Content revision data
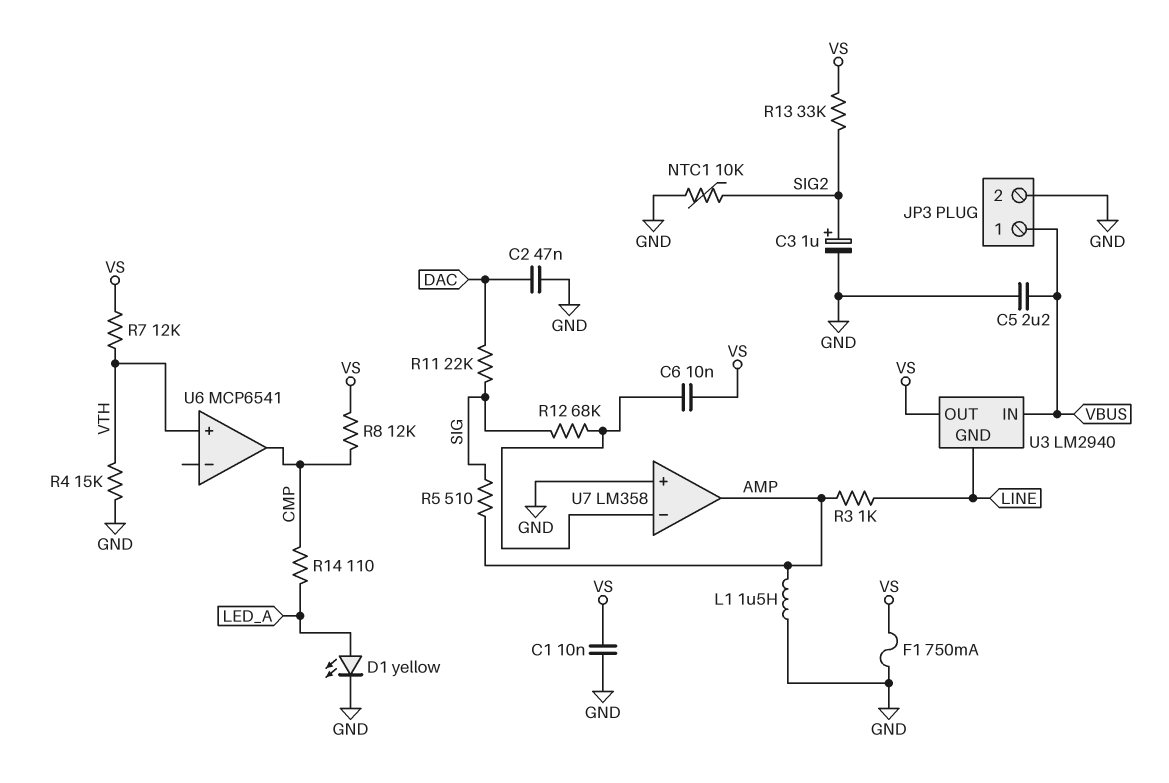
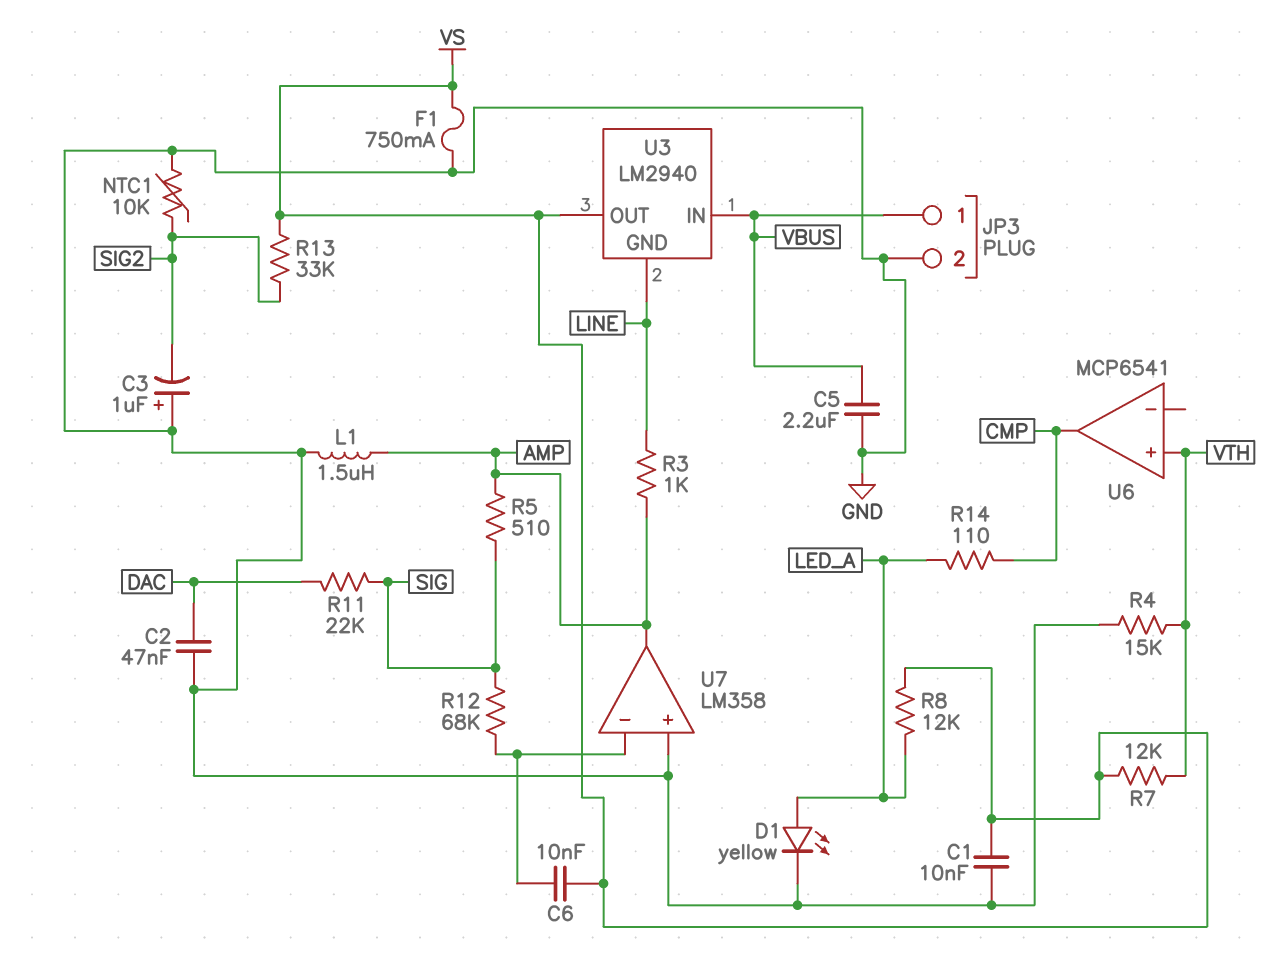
C3: 1uF (plus SIG2, minus GND) -> 1uF (plus GND, minus SIG2)
R8: 12k (CMP, VS) -> 12k (LED_A, VS)

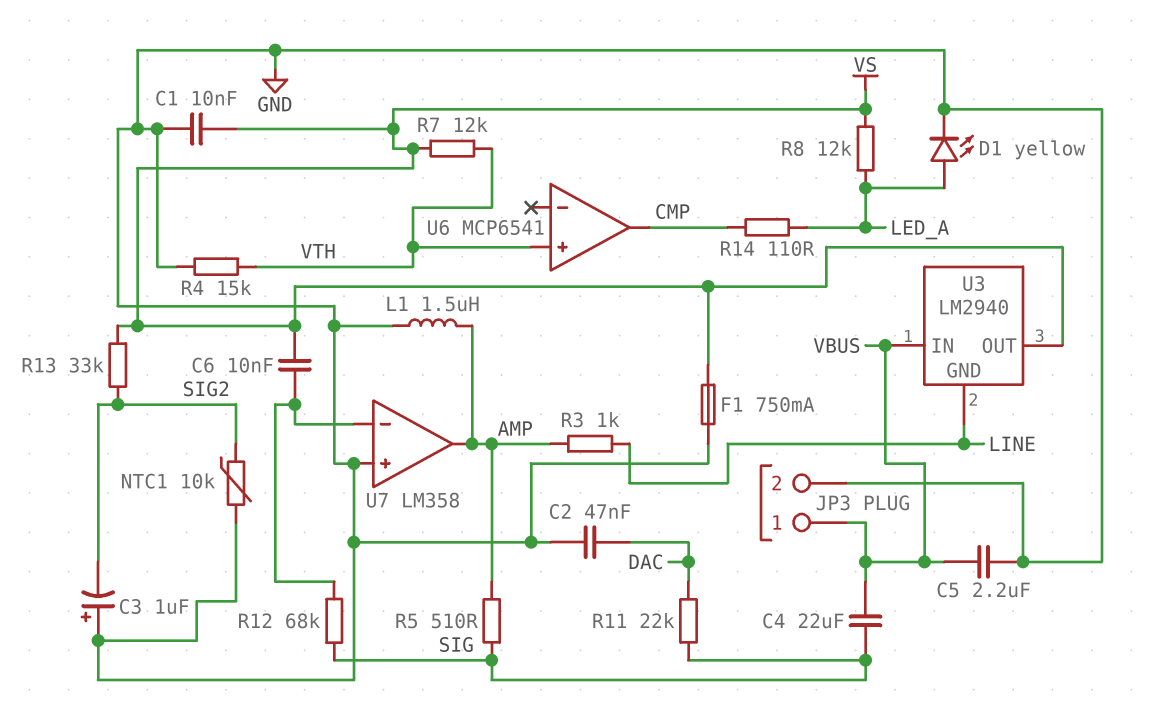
C4: none -> 22uF (SIG, VBUS)

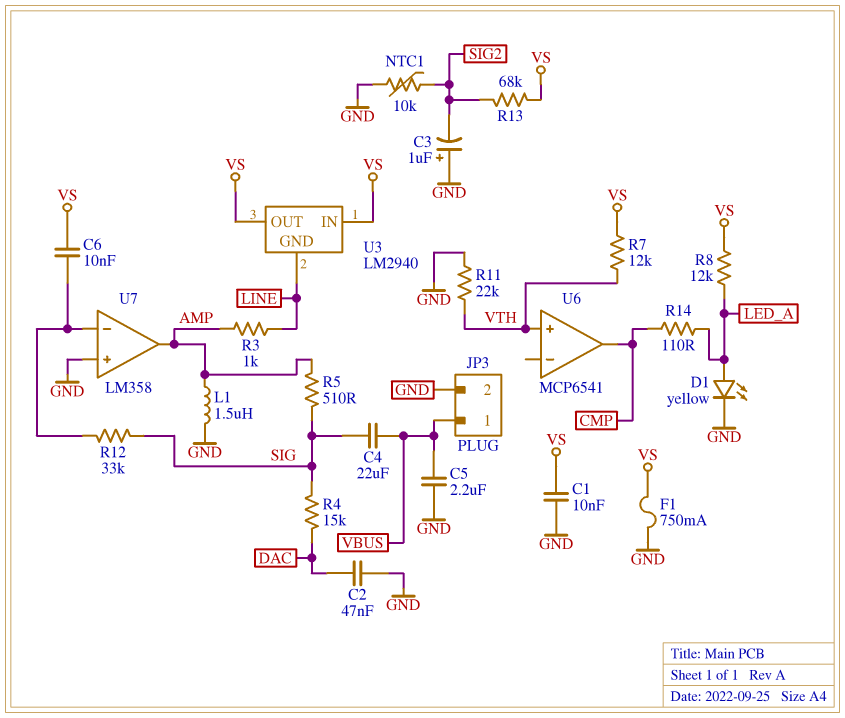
R4: 15k (GND, VTH) -> 15k (DAC, SIG)
R11: 22k (DAC, SIG) -> 22k (GND, VTH)
R12: 68k (SIG, U7/in-) -> 33k (SIG, U7/in-)
R13: 33k (SIG2, VS) -> 68k (SIG2, VS)
U3 pin IN: VBUS -> VS

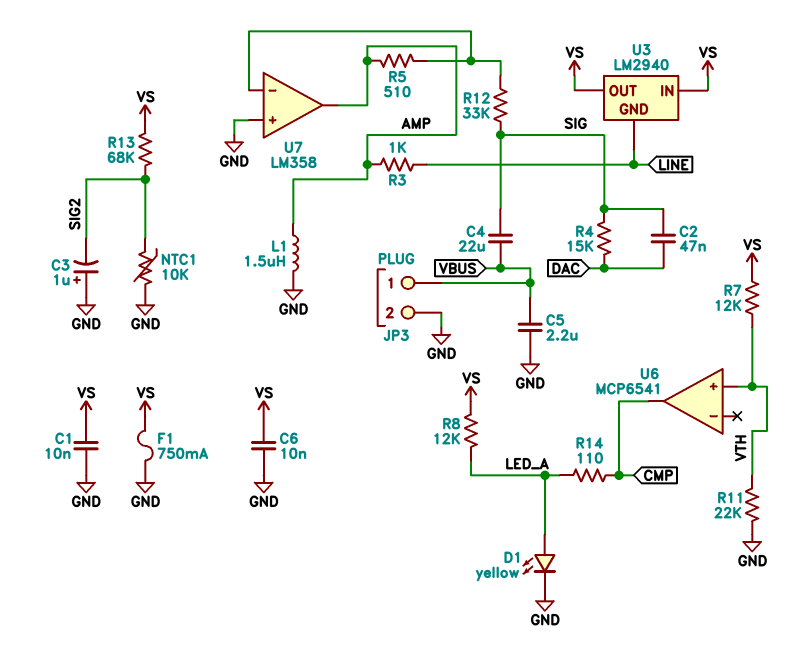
C2: 47nF (DAC, GND) -> 47nF (DAC, SIG)
C6: 10nF (U7/in-, VS) -> 10nF (GND, VS)
R5: 510 (AMP, SIG) -> 510 (AMP, U7/in-)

### BRIEF
Show the lines of the records that contain the word "VBUS".

### ANSWER
C4: none -> 22uF (SIG, VBUS)
U3 pin IN: VBUS -> VS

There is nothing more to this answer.